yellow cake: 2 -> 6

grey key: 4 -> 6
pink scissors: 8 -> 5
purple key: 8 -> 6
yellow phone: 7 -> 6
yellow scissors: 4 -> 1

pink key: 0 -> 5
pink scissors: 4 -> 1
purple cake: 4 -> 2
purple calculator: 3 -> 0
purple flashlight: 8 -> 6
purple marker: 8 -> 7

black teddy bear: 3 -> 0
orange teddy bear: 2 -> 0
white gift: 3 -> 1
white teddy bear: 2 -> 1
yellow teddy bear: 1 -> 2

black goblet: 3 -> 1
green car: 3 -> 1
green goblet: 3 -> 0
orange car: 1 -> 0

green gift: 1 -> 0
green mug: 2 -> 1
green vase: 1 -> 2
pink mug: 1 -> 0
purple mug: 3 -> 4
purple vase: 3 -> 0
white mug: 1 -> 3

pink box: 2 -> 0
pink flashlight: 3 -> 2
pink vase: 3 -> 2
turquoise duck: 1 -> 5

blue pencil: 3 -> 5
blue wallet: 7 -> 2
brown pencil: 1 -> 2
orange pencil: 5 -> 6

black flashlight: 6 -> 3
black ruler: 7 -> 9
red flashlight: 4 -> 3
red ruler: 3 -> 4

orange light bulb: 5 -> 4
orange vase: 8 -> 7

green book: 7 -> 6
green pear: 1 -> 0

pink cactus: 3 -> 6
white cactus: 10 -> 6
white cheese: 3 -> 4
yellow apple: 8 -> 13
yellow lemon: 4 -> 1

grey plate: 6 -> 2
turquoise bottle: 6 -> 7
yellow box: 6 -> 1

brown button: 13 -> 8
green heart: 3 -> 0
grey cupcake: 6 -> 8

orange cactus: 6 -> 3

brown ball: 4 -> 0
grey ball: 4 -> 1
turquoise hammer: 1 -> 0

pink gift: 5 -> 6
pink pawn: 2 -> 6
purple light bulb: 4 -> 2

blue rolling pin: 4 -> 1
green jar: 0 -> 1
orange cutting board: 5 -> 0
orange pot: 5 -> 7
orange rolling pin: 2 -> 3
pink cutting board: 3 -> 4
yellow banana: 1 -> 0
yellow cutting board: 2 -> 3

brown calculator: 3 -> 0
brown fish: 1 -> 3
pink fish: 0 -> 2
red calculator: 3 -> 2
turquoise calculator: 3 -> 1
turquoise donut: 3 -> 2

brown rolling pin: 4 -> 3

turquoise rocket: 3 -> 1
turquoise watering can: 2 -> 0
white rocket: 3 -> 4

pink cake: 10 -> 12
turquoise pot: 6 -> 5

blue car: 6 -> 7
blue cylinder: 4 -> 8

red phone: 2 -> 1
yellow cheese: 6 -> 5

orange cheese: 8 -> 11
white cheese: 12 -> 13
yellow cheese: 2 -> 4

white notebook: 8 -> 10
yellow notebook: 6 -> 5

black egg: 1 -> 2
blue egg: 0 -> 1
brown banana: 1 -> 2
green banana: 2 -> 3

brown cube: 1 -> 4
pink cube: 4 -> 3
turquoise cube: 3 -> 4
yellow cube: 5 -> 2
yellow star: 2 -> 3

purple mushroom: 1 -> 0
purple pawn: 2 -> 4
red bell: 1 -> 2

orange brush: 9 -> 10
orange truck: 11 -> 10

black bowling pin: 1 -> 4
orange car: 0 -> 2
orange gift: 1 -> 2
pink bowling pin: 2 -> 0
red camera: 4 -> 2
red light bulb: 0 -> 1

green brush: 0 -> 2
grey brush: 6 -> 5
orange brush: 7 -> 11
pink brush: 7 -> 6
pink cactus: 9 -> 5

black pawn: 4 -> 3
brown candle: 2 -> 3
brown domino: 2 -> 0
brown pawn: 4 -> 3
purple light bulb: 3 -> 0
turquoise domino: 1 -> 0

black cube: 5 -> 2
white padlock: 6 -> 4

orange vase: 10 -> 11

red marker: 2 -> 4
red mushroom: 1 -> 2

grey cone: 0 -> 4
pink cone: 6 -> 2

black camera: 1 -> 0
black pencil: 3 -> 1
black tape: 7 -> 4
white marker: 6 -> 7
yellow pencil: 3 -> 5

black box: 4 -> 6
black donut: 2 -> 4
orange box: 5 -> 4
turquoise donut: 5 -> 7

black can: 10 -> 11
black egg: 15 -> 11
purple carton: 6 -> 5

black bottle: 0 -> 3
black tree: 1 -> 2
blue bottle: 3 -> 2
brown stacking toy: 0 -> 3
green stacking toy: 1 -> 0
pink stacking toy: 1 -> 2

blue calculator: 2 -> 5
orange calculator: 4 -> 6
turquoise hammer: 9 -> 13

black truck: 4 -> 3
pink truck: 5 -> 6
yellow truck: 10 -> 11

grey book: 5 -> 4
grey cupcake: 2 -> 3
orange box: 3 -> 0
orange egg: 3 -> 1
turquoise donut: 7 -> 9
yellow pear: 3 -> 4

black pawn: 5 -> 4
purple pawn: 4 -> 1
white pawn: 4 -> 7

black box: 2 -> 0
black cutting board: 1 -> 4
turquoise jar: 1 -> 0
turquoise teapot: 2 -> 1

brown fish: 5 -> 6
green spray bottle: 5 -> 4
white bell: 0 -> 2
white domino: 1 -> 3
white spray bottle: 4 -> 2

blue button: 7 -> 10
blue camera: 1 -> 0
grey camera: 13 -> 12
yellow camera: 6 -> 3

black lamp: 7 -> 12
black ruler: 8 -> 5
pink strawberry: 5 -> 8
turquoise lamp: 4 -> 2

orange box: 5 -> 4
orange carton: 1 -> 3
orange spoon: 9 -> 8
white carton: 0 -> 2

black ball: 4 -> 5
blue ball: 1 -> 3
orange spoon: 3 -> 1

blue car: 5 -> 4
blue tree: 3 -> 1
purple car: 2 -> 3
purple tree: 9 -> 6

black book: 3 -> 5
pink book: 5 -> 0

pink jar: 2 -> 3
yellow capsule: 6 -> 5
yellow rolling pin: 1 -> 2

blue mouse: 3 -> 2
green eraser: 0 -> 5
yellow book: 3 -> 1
-------
→ What to do:
Write the lines again exactly, from the first line of the material above to the line that includes "turquoise cube: 3 -> 4", both included. Leave out all the rest.

→ Solution below:
yellow cake: 2 -> 6

grey key: 4 -> 6
pink scissors: 8 -> 5
purple key: 8 -> 6
yellow phone: 7 -> 6
yellow scissors: 4 -> 1

pink key: 0 -> 5
pink scissors: 4 -> 1
purple cake: 4 -> 2
purple calculator: 3 -> 0
purple flashlight: 8 -> 6
purple marker: 8 -> 7

black teddy bear: 3 -> 0
orange teddy bear: 2 -> 0
white gift: 3 -> 1
white teddy bear: 2 -> 1
yellow teddy bear: 1 -> 2

black goblet: 3 -> 1
green car: 3 -> 1
green goblet: 3 -> 0
orange car: 1 -> 0

green gift: 1 -> 0
green mug: 2 -> 1
green vase: 1 -> 2
pink mug: 1 -> 0
purple mug: 3 -> 4
purple vase: 3 -> 0
white mug: 1 -> 3

pink box: 2 -> 0
pink flashlight: 3 -> 2
pink vase: 3 -> 2
turquoise duck: 1 -> 5

blue pencil: 3 -> 5
blue wallet: 7 -> 2
brown pencil: 1 -> 2
orange pencil: 5 -> 6

black flashlight: 6 -> 3
black ruler: 7 -> 9
red flashlight: 4 -> 3
red ruler: 3 -> 4

orange light bulb: 5 -> 4
orange vase: 8 -> 7

green book: 7 -> 6
green pear: 1 -> 0

pink cactus: 3 -> 6
white cactus: 10 -> 6
white cheese: 3 -> 4
yellow apple: 8 -> 13
yellow lemon: 4 -> 1

grey plate: 6 -> 2
turquoise bottle: 6 -> 7
yellow box: 6 -> 1

brown button: 13 -> 8
green heart: 3 -> 0
grey cupcake: 6 -> 8

orange cactus: 6 -> 3

brown ball: 4 -> 0
grey ball: 4 -> 1
turquoise hammer: 1 -> 0

pink gift: 5 -> 6
pink pawn: 2 -> 6
purple light bulb: 4 -> 2

blue rolling pin: 4 -> 1
green jar: 0 -> 1
orange cutting board: 5 -> 0
orange pot: 5 -> 7
orange rolling pin: 2 -> 3
pink cutting board: 3 -> 4
yellow banana: 1 -> 0
yellow cutting board: 2 -> 3

brown calculator: 3 -> 0
brown fish: 1 -> 3
pink fish: 0 -> 2
red calculator: 3 -> 2
turquoise calculator: 3 -> 1
turquoise donut: 3 -> 2

brown rolling pin: 4 -> 3

turquoise rocket: 3 -> 1
turquoise watering can: 2 -> 0
white rocket: 3 -> 4

pink cake: 10 -> 12
turquoise pot: 6 -> 5

blue car: 6 -> 7
blue cylinder: 4 -> 8

red phone: 2 -> 1
yellow cheese: 6 -> 5

orange cheese: 8 -> 11
white cheese: 12 -> 13
yellow cheese: 2 -> 4

white notebook: 8 -> 10
yellow notebook: 6 -> 5

black egg: 1 -> 2
blue egg: 0 -> 1
brown banana: 1 -> 2
green banana: 2 -> 3

brown cube: 1 -> 4
pink cube: 4 -> 3
turquoise cube: 3 -> 4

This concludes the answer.